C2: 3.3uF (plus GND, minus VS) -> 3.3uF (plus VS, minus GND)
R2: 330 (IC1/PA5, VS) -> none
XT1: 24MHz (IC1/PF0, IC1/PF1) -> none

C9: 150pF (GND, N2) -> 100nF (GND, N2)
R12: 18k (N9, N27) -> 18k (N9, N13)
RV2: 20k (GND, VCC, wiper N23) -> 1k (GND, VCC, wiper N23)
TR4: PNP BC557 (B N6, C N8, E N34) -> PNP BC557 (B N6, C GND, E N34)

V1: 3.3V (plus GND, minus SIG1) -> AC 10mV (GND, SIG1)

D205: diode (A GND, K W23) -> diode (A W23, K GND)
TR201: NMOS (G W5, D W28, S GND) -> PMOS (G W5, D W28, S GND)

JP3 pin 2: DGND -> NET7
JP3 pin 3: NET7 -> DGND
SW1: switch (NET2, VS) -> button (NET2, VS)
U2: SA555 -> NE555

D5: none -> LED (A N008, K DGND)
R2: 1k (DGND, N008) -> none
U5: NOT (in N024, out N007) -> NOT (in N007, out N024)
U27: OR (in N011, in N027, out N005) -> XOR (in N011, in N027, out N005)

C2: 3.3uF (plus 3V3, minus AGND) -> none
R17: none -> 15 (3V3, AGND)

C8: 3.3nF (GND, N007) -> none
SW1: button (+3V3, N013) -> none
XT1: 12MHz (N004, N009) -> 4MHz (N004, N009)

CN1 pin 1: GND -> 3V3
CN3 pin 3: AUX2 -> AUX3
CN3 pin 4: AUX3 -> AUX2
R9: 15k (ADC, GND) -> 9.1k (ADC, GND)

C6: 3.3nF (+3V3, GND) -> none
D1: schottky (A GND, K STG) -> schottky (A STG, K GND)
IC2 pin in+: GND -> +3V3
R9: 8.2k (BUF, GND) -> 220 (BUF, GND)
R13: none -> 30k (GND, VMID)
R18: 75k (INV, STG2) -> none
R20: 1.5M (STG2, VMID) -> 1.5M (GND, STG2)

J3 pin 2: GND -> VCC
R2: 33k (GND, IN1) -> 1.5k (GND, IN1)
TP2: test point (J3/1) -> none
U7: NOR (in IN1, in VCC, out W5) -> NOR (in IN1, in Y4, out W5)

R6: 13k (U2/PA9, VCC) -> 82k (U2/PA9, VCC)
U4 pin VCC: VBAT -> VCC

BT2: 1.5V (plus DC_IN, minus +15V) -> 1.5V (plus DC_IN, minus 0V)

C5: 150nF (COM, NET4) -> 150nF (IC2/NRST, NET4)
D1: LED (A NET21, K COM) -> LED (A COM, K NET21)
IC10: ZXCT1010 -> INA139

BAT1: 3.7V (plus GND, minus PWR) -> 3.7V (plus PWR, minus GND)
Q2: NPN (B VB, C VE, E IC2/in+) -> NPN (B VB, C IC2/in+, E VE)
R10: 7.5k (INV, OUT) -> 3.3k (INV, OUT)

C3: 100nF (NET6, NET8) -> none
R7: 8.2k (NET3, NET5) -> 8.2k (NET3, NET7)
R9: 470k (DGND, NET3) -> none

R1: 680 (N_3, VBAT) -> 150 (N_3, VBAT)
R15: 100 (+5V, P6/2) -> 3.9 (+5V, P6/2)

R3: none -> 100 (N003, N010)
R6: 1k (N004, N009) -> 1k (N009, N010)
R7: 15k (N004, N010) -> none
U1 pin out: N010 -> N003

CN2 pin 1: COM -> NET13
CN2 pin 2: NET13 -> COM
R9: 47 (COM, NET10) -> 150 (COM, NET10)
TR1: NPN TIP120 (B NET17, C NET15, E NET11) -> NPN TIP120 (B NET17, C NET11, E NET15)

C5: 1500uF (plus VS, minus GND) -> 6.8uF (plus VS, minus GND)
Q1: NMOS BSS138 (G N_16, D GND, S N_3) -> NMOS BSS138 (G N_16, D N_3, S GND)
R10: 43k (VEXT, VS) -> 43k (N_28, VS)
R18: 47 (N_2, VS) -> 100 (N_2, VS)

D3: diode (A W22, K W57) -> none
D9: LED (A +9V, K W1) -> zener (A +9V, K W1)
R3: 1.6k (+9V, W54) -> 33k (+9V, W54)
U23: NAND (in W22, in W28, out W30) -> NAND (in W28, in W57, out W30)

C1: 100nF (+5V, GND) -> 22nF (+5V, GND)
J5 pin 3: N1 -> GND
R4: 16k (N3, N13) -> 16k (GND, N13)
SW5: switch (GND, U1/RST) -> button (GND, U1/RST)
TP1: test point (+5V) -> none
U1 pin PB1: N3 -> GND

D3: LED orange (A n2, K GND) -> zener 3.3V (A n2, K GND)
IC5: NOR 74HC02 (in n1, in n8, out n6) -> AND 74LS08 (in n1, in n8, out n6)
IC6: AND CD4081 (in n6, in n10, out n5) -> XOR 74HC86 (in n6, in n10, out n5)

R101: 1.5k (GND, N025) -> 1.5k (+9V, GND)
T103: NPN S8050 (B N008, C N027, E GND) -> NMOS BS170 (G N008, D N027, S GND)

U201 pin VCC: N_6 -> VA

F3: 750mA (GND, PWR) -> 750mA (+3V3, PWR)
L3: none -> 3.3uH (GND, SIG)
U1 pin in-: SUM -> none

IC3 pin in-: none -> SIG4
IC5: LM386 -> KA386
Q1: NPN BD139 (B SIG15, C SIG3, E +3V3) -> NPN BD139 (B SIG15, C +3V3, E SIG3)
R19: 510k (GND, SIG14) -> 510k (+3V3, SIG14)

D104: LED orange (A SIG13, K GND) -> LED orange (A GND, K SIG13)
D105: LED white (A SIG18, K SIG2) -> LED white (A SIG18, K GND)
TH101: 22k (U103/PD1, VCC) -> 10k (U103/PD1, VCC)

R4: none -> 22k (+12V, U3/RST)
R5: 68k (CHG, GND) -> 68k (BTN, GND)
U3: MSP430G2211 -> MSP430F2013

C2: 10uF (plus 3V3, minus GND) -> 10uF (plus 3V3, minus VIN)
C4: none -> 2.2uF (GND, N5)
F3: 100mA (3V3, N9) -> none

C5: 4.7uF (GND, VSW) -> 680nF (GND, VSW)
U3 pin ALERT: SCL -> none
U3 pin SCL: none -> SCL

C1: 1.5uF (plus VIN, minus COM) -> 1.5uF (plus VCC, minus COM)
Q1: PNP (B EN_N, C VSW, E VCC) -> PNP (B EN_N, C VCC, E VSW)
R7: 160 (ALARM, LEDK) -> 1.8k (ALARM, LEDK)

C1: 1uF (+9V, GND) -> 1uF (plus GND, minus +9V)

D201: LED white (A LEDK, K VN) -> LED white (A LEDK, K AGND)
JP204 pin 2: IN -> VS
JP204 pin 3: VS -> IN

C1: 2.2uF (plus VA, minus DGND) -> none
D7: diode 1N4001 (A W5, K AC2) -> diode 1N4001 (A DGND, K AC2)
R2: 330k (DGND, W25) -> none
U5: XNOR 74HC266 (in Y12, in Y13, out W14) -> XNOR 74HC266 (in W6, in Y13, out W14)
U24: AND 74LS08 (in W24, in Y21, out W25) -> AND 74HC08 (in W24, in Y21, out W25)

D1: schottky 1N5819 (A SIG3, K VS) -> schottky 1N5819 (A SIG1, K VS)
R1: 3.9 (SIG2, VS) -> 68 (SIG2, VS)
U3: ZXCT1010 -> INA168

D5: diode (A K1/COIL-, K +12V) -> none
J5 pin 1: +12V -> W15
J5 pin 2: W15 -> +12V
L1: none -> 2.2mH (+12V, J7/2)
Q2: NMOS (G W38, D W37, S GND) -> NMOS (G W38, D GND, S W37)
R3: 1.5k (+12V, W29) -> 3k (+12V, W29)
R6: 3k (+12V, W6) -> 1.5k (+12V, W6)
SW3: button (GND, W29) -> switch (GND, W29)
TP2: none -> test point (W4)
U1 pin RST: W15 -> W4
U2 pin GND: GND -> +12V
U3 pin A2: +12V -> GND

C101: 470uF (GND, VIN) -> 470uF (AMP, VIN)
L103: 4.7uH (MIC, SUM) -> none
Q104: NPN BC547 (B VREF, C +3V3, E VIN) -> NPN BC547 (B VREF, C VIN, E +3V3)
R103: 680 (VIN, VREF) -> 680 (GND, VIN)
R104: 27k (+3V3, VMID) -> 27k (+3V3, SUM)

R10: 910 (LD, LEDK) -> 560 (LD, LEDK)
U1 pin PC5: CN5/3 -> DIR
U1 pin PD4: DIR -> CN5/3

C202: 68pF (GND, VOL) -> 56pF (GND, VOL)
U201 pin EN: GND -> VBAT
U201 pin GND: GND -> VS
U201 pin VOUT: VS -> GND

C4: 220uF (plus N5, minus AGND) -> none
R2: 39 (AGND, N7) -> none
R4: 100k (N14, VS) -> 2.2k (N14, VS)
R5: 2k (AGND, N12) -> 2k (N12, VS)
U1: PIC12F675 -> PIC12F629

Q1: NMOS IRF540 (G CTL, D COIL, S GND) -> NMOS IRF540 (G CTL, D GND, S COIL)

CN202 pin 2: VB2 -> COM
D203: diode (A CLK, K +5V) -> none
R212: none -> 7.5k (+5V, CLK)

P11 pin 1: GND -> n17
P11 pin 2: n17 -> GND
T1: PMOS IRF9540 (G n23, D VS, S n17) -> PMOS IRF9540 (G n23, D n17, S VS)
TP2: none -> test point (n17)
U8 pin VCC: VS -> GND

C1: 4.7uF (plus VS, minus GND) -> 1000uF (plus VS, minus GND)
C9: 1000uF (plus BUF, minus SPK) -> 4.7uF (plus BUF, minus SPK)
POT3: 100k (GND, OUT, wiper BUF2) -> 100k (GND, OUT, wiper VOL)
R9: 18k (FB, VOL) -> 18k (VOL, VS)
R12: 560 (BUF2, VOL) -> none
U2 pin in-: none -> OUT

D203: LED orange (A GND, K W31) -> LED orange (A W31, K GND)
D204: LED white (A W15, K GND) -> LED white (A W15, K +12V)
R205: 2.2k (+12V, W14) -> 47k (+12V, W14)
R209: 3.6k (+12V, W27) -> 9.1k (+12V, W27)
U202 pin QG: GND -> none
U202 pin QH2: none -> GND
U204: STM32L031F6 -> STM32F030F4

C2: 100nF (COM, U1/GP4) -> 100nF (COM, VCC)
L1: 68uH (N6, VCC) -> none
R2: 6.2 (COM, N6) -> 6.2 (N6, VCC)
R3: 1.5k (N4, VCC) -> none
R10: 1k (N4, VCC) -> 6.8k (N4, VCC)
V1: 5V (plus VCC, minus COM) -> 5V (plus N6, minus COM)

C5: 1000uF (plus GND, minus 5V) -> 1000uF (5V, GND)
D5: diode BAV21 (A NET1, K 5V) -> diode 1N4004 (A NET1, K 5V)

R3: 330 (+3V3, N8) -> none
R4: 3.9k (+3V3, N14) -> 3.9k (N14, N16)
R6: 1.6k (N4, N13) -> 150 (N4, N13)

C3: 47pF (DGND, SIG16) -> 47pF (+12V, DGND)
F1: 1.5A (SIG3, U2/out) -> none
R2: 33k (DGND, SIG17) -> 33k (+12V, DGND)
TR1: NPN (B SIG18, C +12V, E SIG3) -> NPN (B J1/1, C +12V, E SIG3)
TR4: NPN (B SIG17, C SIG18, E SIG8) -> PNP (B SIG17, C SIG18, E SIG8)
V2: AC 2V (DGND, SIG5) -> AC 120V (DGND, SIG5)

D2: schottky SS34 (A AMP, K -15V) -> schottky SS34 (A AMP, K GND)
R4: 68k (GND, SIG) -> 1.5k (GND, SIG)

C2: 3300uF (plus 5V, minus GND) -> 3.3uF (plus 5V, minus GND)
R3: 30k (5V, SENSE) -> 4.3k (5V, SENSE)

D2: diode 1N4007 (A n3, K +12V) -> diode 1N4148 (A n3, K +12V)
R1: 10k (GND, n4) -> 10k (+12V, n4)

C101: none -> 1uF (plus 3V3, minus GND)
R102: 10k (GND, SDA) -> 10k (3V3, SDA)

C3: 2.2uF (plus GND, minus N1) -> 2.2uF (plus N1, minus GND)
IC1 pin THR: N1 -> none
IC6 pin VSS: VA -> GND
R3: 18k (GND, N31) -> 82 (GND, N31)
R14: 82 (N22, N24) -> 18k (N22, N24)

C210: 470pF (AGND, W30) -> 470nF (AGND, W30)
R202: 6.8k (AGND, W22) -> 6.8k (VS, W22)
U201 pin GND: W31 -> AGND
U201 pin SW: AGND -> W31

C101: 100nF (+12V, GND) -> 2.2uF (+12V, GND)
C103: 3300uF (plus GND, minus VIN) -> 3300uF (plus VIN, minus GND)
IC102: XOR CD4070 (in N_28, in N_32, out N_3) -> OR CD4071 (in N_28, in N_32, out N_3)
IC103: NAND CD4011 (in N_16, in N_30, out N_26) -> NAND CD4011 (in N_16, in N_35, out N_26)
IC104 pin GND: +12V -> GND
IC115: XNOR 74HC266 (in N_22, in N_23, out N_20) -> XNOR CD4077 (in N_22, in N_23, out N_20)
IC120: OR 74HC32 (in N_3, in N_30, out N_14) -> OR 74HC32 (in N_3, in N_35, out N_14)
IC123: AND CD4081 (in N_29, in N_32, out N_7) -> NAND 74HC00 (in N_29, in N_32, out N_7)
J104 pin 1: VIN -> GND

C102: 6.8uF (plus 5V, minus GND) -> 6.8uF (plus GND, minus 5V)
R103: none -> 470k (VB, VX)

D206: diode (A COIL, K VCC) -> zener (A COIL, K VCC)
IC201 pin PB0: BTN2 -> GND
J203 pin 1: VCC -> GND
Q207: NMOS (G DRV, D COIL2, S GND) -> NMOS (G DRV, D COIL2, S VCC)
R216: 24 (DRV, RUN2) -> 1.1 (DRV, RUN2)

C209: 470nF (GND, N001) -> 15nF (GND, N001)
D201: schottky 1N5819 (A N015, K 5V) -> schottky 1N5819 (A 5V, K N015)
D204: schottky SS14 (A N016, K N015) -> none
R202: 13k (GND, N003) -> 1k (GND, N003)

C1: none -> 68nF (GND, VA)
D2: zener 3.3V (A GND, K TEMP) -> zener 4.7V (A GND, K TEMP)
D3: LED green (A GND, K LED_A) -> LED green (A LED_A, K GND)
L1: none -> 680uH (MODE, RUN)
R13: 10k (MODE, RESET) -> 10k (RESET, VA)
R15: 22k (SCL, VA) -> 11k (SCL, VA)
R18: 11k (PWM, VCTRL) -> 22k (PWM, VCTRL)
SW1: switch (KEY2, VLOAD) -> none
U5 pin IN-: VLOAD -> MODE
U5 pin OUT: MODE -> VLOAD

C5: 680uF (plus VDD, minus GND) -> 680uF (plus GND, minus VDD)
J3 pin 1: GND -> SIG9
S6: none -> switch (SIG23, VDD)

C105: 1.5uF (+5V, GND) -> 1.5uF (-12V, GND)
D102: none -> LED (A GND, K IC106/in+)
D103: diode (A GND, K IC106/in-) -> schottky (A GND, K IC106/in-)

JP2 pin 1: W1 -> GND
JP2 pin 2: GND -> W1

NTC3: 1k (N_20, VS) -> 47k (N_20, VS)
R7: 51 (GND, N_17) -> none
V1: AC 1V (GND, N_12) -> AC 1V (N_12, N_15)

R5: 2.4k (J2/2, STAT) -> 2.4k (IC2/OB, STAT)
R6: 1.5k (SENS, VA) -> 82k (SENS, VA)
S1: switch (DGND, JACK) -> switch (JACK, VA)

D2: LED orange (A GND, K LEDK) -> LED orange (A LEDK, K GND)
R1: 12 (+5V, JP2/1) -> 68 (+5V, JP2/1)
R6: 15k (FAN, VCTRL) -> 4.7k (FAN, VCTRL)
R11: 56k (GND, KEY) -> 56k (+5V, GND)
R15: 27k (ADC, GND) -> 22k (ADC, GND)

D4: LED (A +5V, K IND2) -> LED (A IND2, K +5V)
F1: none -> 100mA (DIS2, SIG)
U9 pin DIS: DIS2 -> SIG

========================================

**Your goal:** Repeat exactly the lines of the listing above, from the one with "J3 pin 2: GND -> VCC" down to the one with "U4 pin VCC: VBAT -> VCC"; both of those lines belong in the range.

**Expected output:**
J3 pin 2: GND -> VCC
R2: 33k (GND, IN1) -> 1.5k (GND, IN1)
TP2: test point (J3/1) -> none
U7: NOR (in IN1, in VCC, out W5) -> NOR (in IN1, in Y4, out W5)

R6: 13k (U2/PA9, VCC) -> 82k (U2/PA9, VCC)
U4 pin VCC: VBAT -> VCC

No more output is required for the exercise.